_Instructions to follow_
What follows is a set of records; restate each one word for word and drop the pictures.

_Excerpted data_
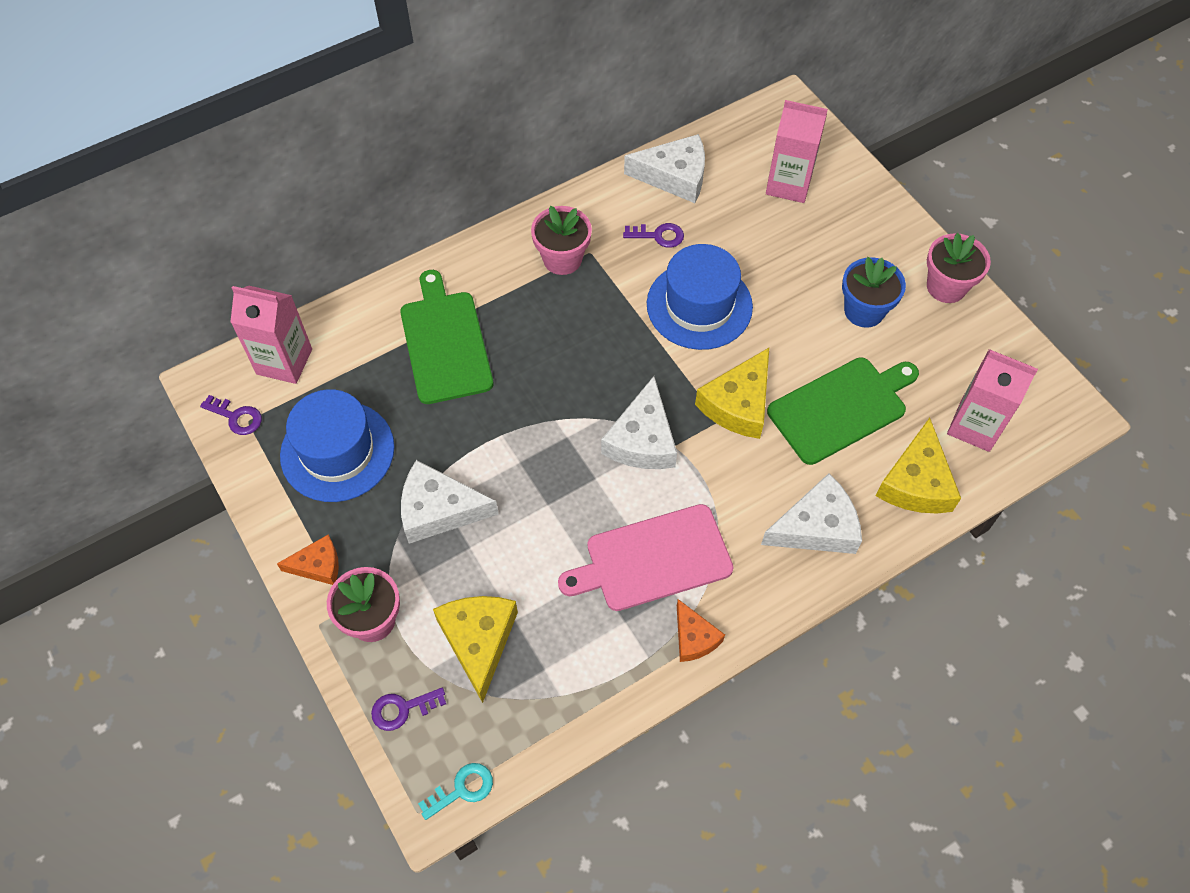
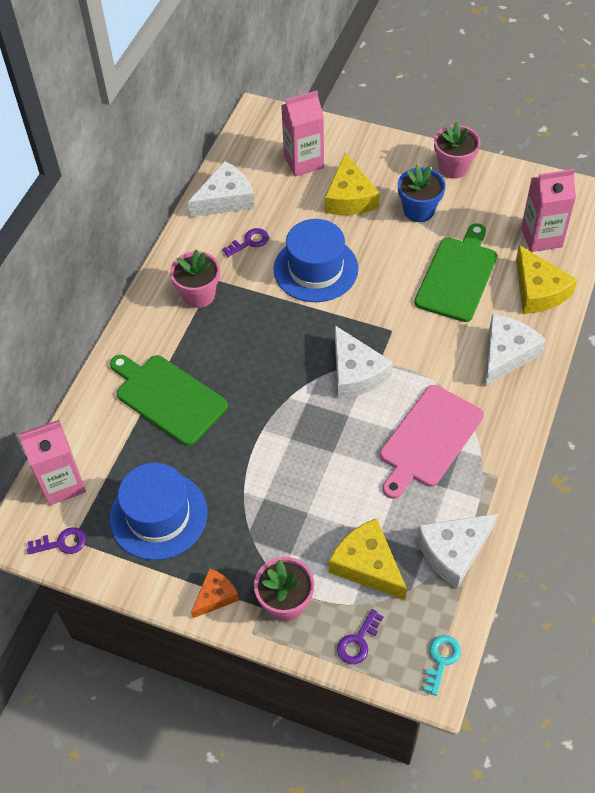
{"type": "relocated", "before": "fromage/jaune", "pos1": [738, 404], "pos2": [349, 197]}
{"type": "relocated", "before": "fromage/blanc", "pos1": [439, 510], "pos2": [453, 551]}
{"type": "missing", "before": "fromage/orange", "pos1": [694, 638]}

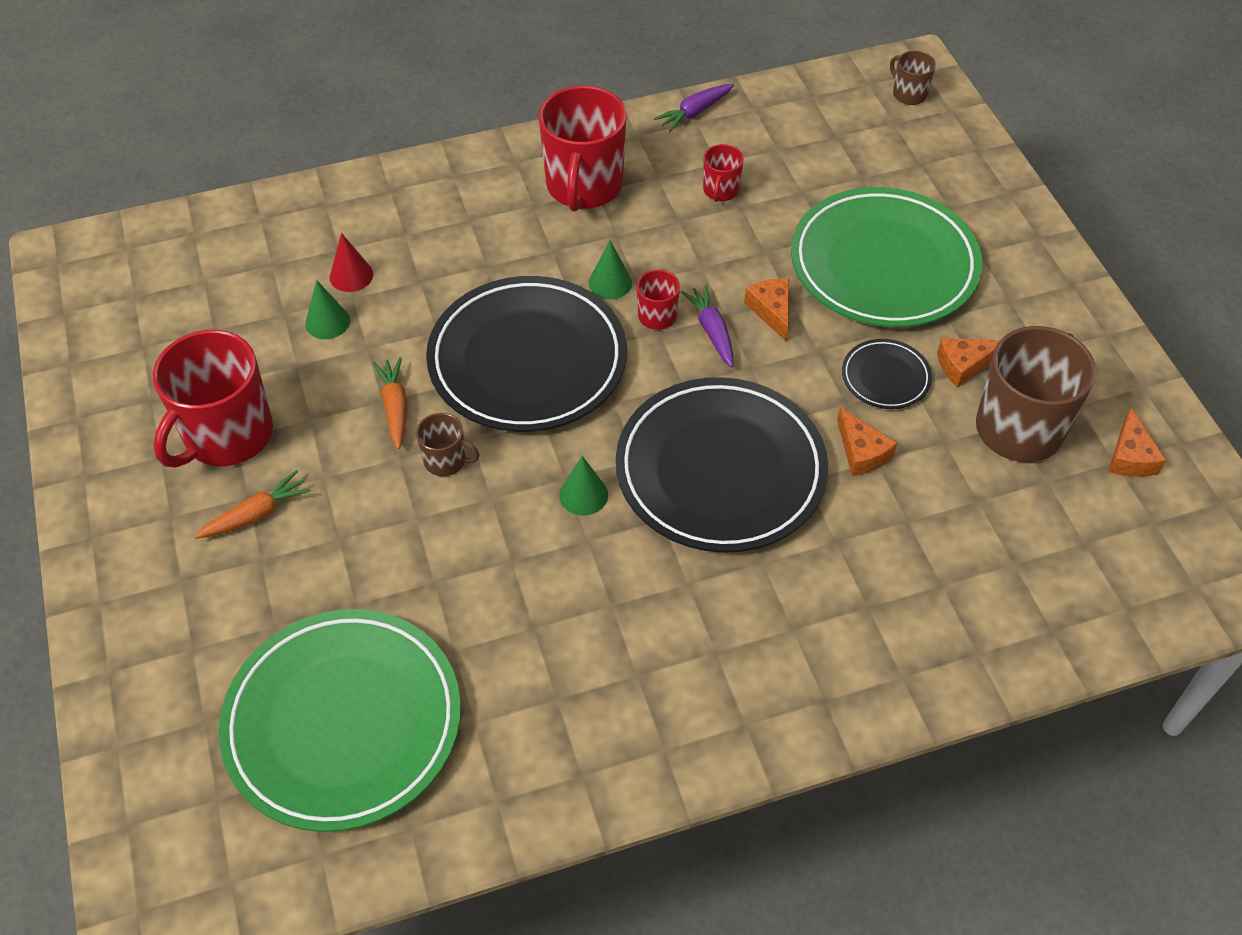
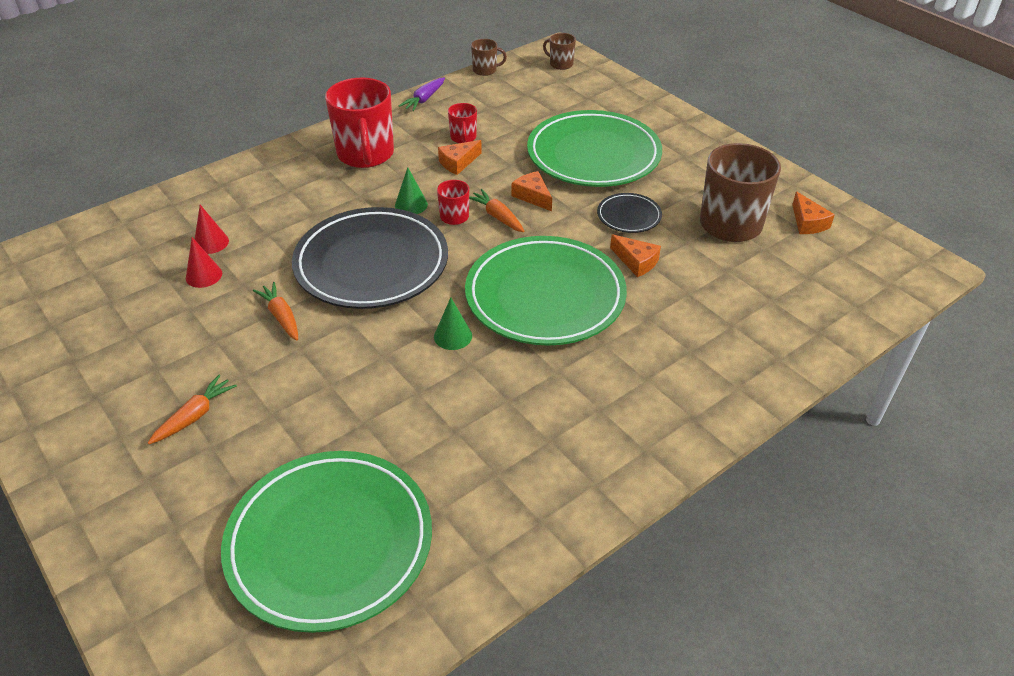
{"type": "colour", "before": "cône/vert", "after": "cône/rouge", "pos1": [327, 322], "pos2": [204, 275]}
{"type": "relocated", "before": "fromage/orange", "pos1": [964, 365], "pos2": [458, 163]}
{"type": "colour", "before": "assiette/noir", "after": "assiette/vert", "pos1": [720, 470], "pos2": [545, 296]}
{"type": "colour", "before": "carotte/violet", "after": "carotte/orange", "pos1": [712, 331], "pos2": [497, 216]}
{"type": "relocated", "before": "tasse/marron", "pos1": [446, 460], "pos2": [485, 70]}
{"type": "missing", "before": "tasse/rouge", "pos1": [227, 435]}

_Solution to this problem_
{"type": "relocated", "before": "fromage/jaune", "pos1": [738, 404], "pos2": [349, 197]}
{"type": "relocated", "before": "fromage/blanc", "pos1": [439, 510], "pos2": [453, 551]}
{"type": "missing", "before": "fromage/orange", "pos1": [694, 638]}

{"type": "colour", "before": "cône/vert", "after": "cône/rouge", "pos1": [327, 322], "pos2": [204, 275]}
{"type": "relocated", "before": "fromage/orange", "pos1": [964, 365], "pos2": [458, 163]}
{"type": "colour", "before": "assiette/noir", "after": "assiette/vert", "pos1": [720, 470], "pos2": [545, 296]}
{"type": "colour", "before": "carotte/violet", "after": "carotte/orange", "pos1": [712, 331], "pos2": [497, 216]}
{"type": "relocated", "before": "tasse/marron", "pos1": [446, 460], "pos2": [485, 70]}
{"type": "missing", "before": "tasse/rouge", "pos1": [227, 435]}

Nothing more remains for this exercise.